## Task prompt
From the entries, return every line where the string "schottky" shows up.

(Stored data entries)

......

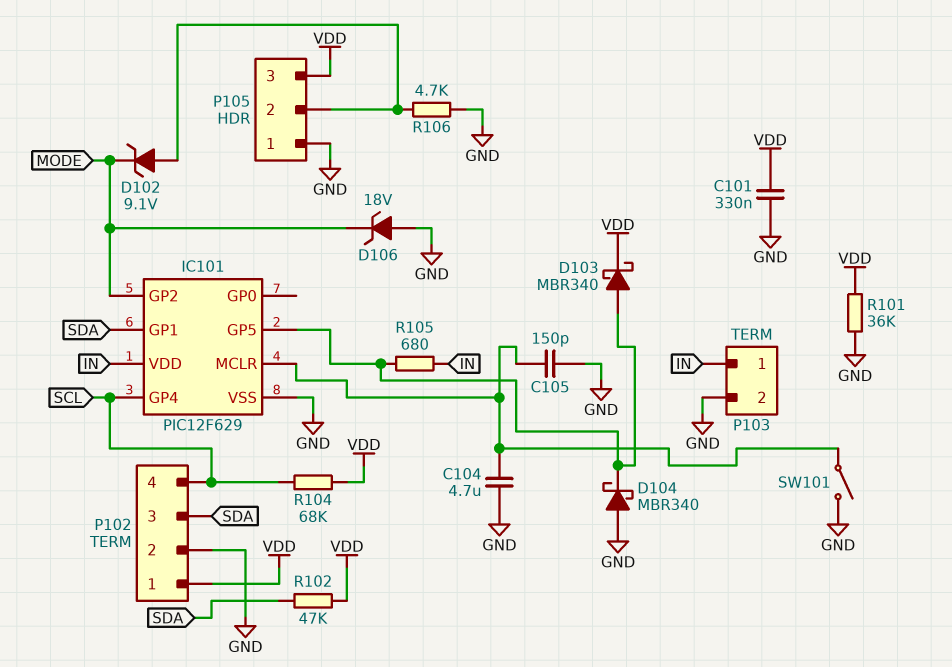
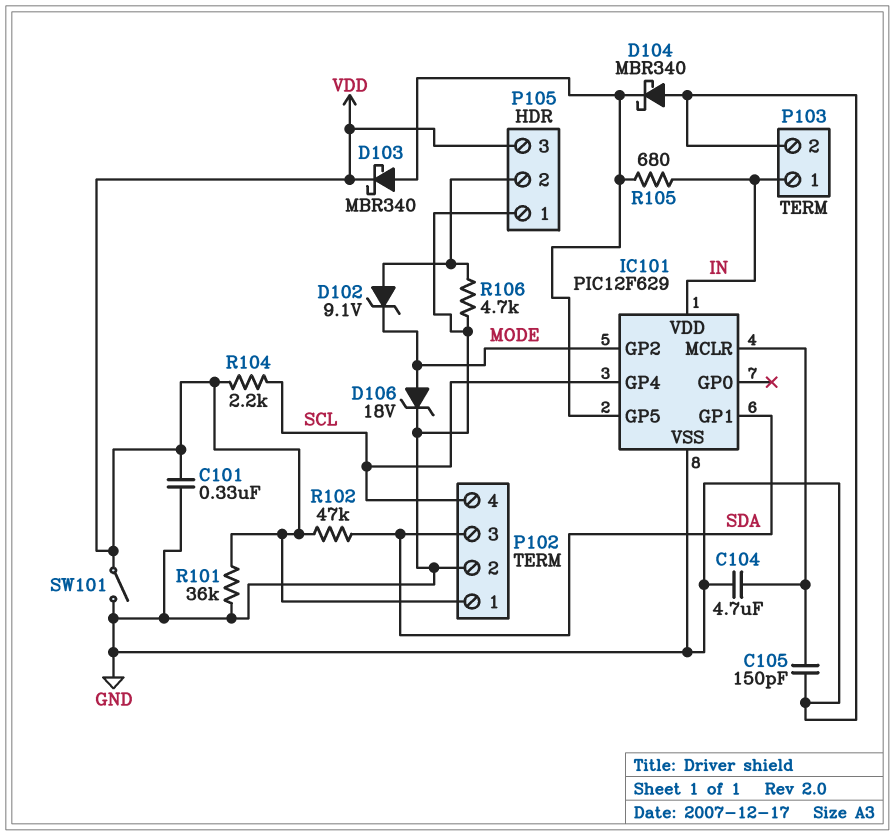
D106: zener 18V (A GND, K MODE) -> zener 18V (A MODE, K GND)
R104: 68k (SCL, VDD) -> 2.2k (SCL, VDD)
SW101: switch (GND, IC101/MCLR) -> switch (GND, VDD)

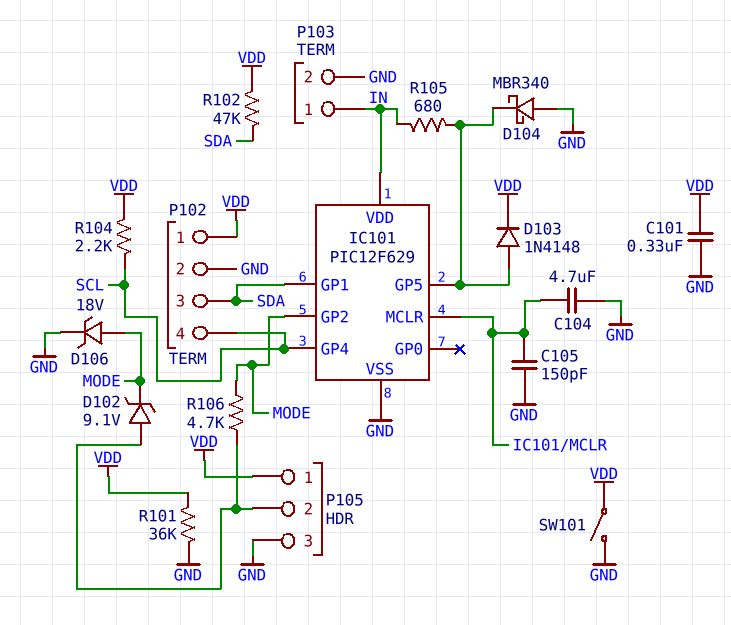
D103: schottky MBR340 (A IC101/GP5, K VDD) -> diode 1N4148 (A IC101/GP5, K VDD)
P105 pin 1: GND -> VDD
P105 pin 3: VDD -> GND
R106: 4.7k (GND, P105/2) -> 4.7k (MODE, P105/2)

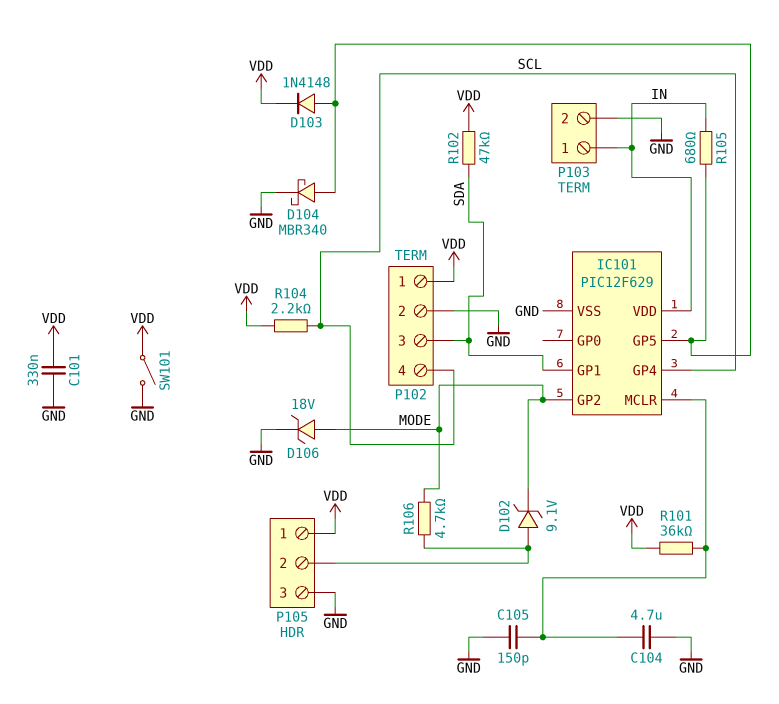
D104: schottky MBR340 (A GND, K IC101/GP5) -> schottky MBR340 (A IC101/GP5, K GND)
R101: 36k (GND, VDD) -> 36k (IC101/MCLR, VDD)

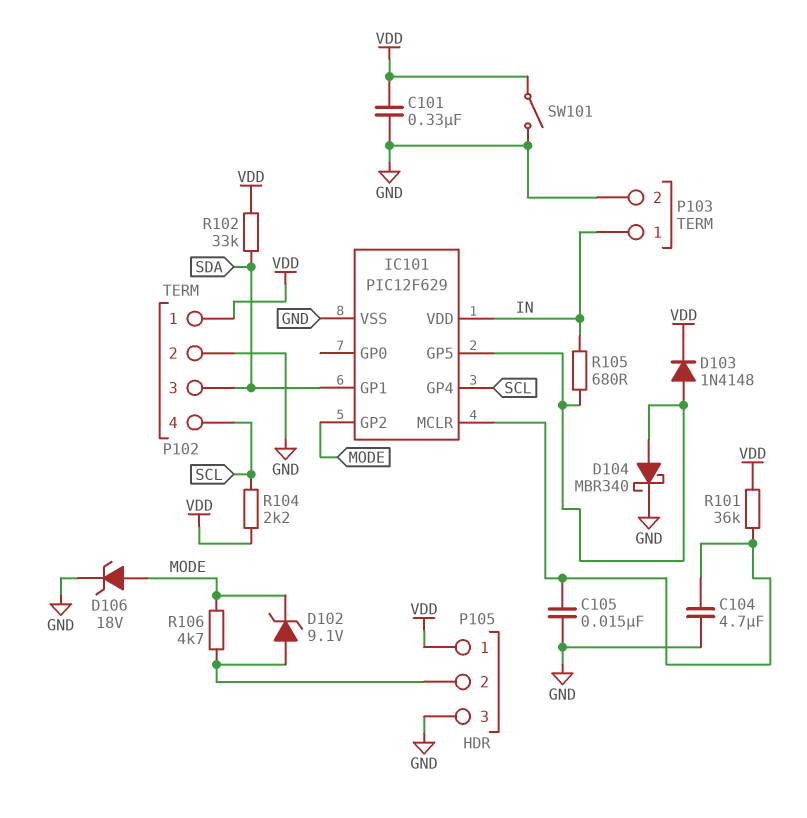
C105: 150pF (GND, IC101/MCLR) -> 15nF (GND, IC101/MCLR)
R102: 47k (SDA, VDD) -> 33k (SDA, VDD)

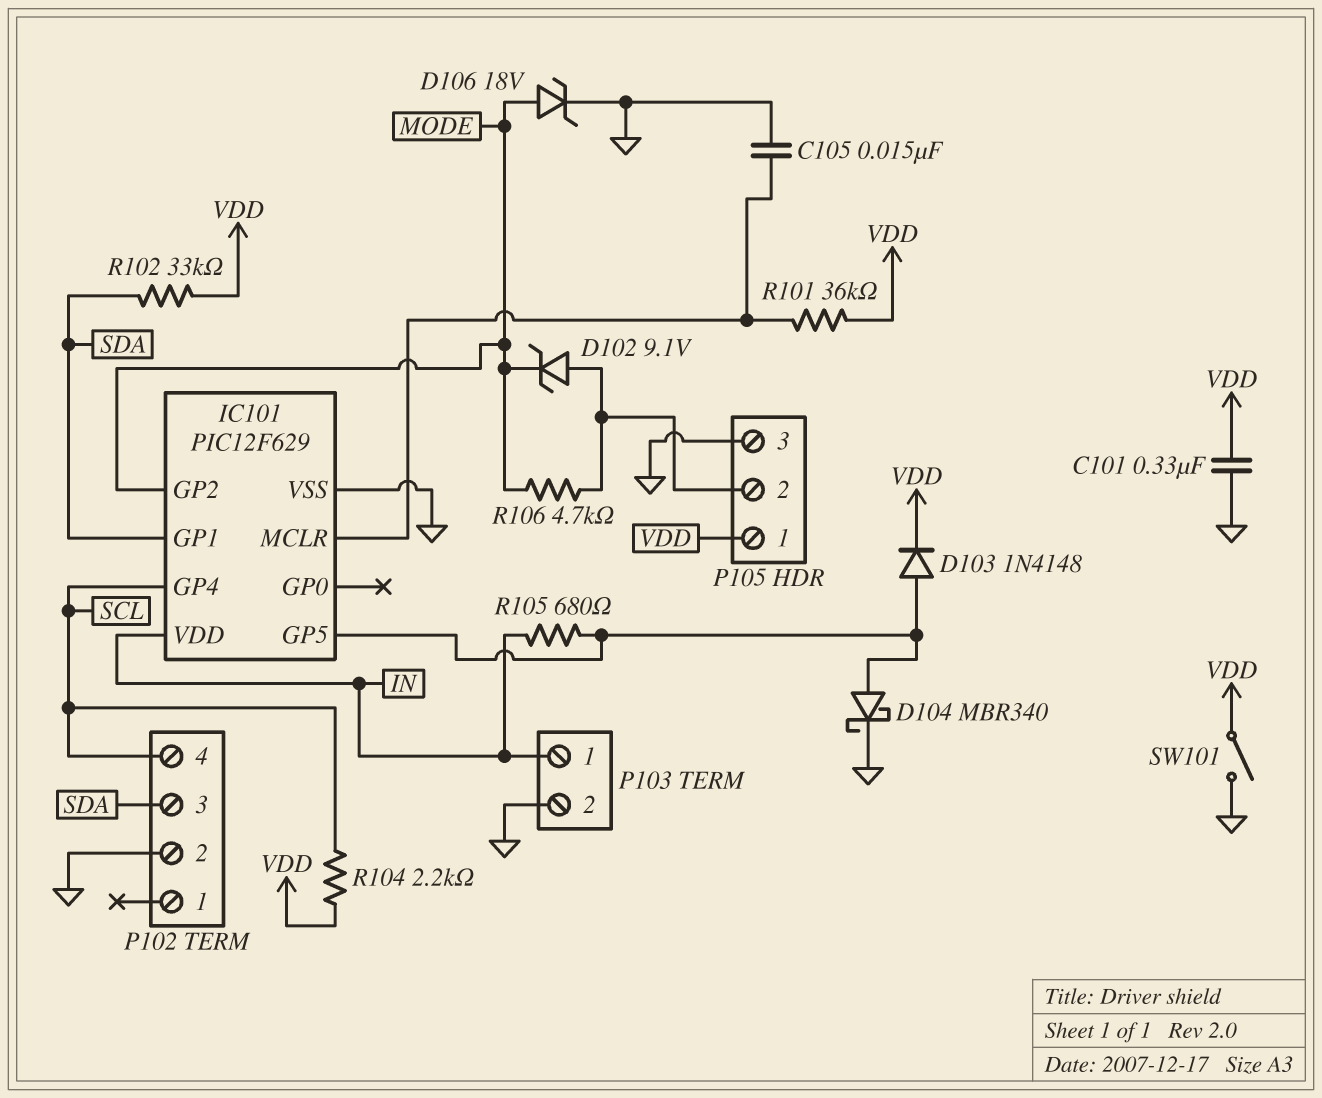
C104: 4.7uF (GND, IC101/MCLR) -> none
P102 pin 1: VDD -> none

......

## Answer section
D103: schottky MBR340 (A IC101/GP5, K VDD) -> diode 1N4148 (A IC101/GP5, K VDD)
D104: schottky MBR340 (A GND, K IC101/GP5) -> schottky MBR340 (A IC101/GP5, K GND)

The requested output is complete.